Content starts

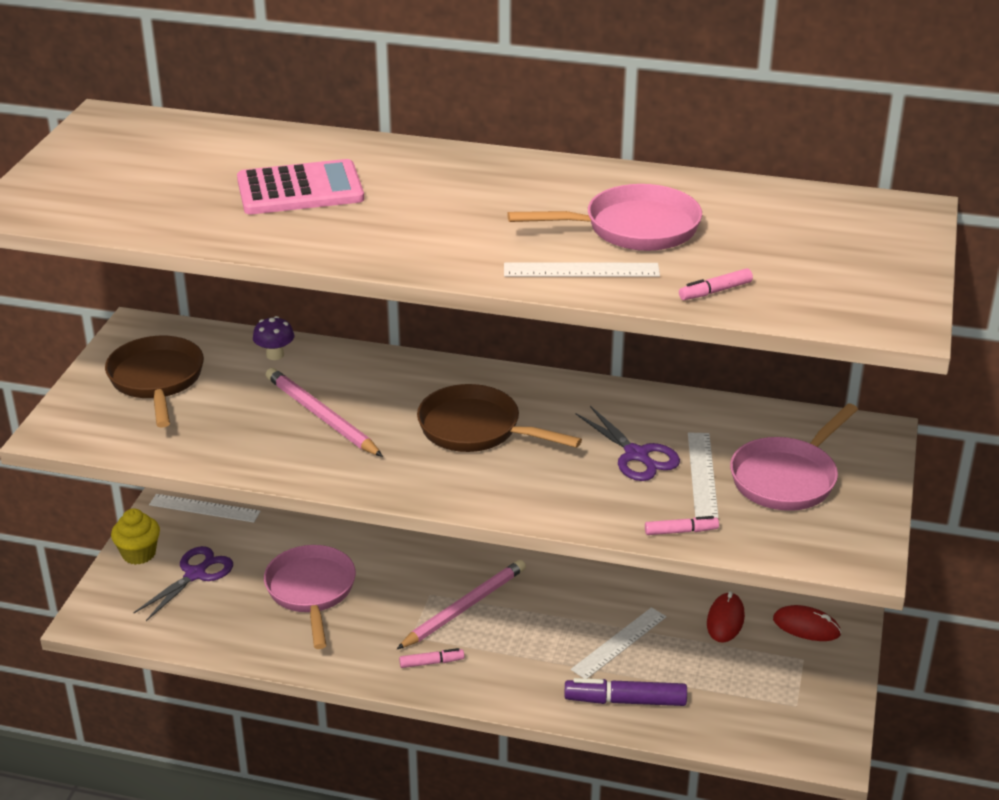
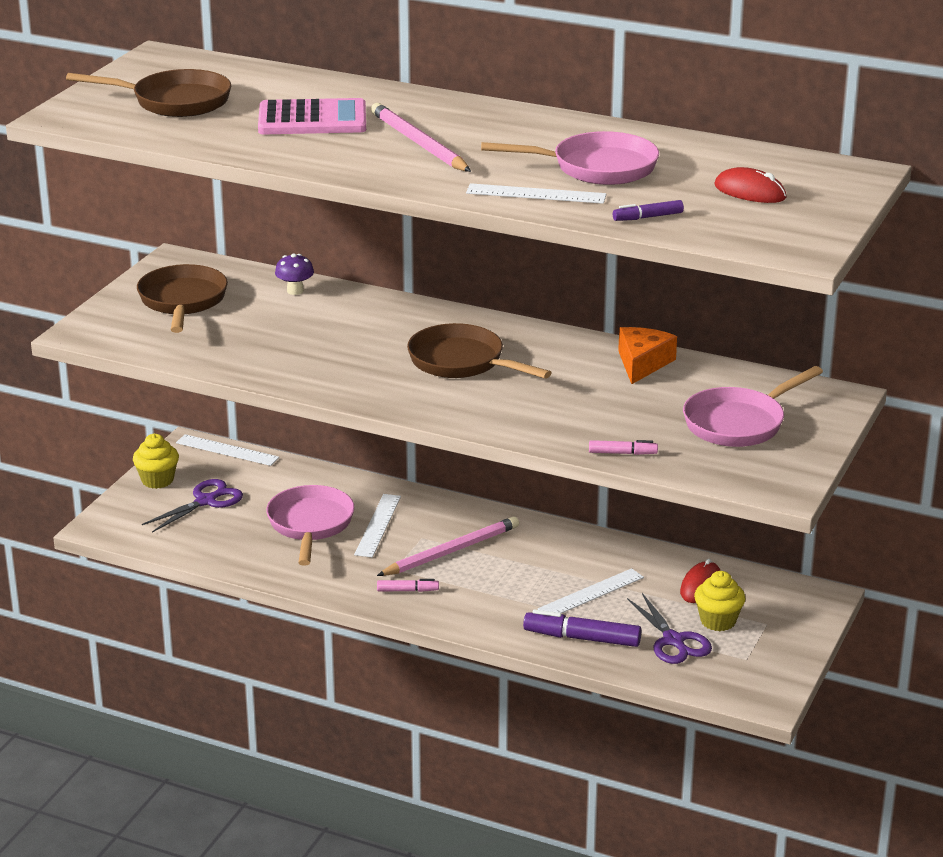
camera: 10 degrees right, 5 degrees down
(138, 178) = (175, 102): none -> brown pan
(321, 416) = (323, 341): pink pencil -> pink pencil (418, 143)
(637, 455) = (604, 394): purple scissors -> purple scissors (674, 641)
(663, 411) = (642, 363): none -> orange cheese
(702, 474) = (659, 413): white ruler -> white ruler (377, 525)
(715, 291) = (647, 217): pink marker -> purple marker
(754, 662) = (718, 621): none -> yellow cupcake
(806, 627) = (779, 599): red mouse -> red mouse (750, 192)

Content ends
Content starts

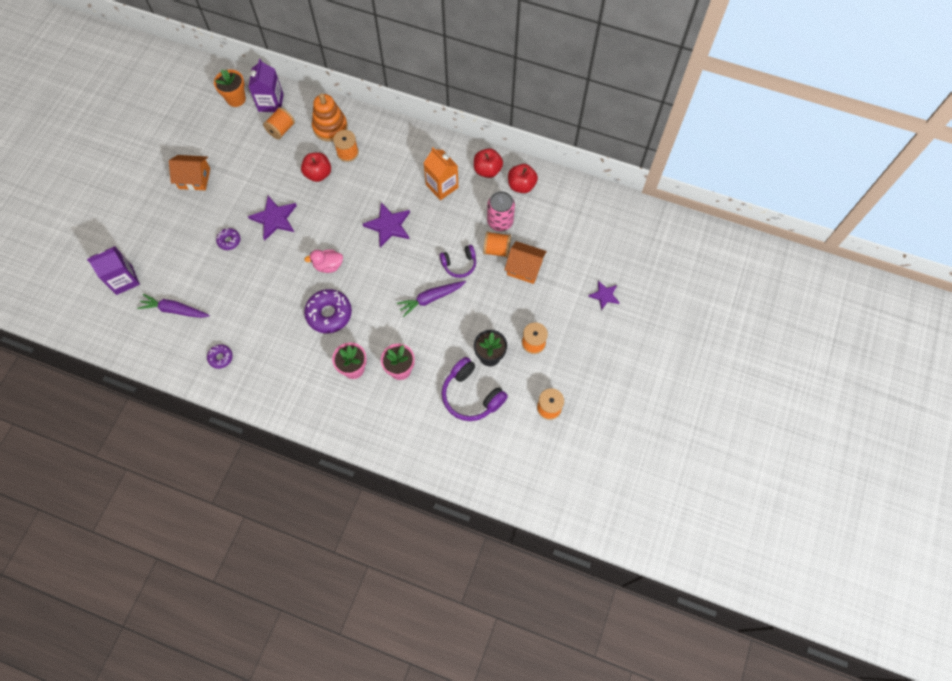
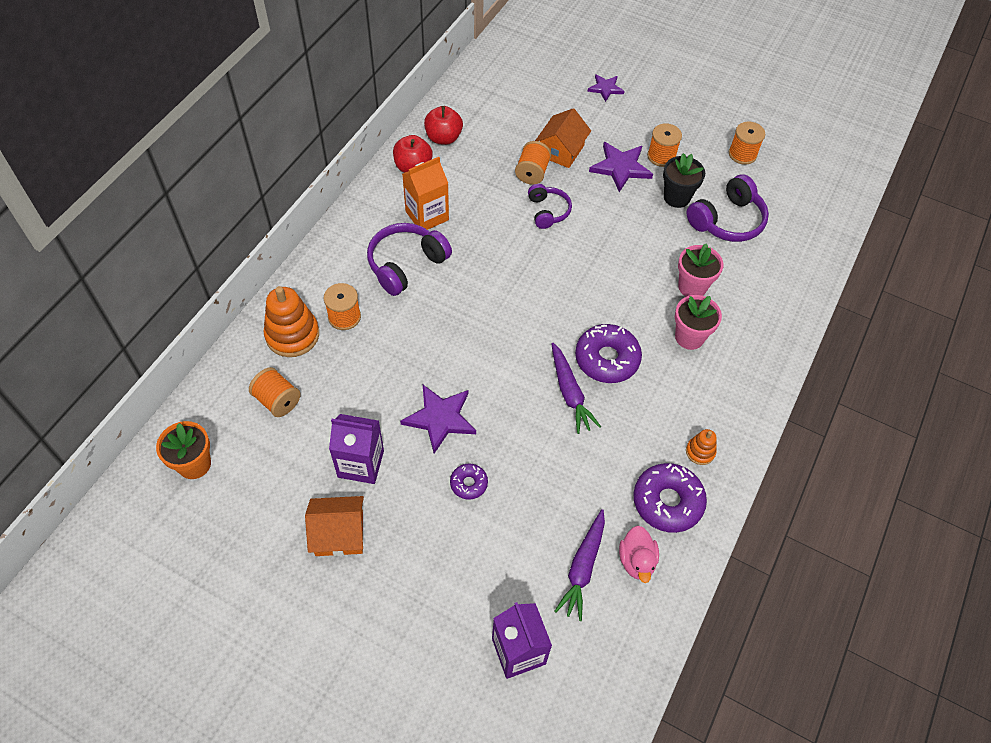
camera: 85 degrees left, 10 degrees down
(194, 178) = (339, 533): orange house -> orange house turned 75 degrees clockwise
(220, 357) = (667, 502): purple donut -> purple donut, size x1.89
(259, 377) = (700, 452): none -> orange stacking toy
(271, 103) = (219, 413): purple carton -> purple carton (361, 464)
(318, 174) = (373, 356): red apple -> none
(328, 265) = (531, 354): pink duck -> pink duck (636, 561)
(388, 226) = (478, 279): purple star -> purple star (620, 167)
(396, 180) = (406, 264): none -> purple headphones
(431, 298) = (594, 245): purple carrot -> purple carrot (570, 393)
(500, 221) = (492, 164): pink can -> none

Content ends
Content starts

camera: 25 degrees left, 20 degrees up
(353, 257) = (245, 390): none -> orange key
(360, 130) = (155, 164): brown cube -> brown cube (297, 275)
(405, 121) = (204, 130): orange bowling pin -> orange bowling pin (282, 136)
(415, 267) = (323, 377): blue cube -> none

Content ends

Work required: Look above for the line with "(388, 226) = (478, 279): purple"; retype exactly that line, every line after it up to the line with "(500, 221) = (492, 164): pink can -> none", and that line too, nothing else.

Expected output:
(388, 226) = (478, 279): purple star -> purple star (620, 167)
(396, 180) = (406, 264): none -> purple headphones
(431, 298) = (594, 245): purple carrot -> purple carrot (570, 393)
(500, 221) = (492, 164): pink can -> none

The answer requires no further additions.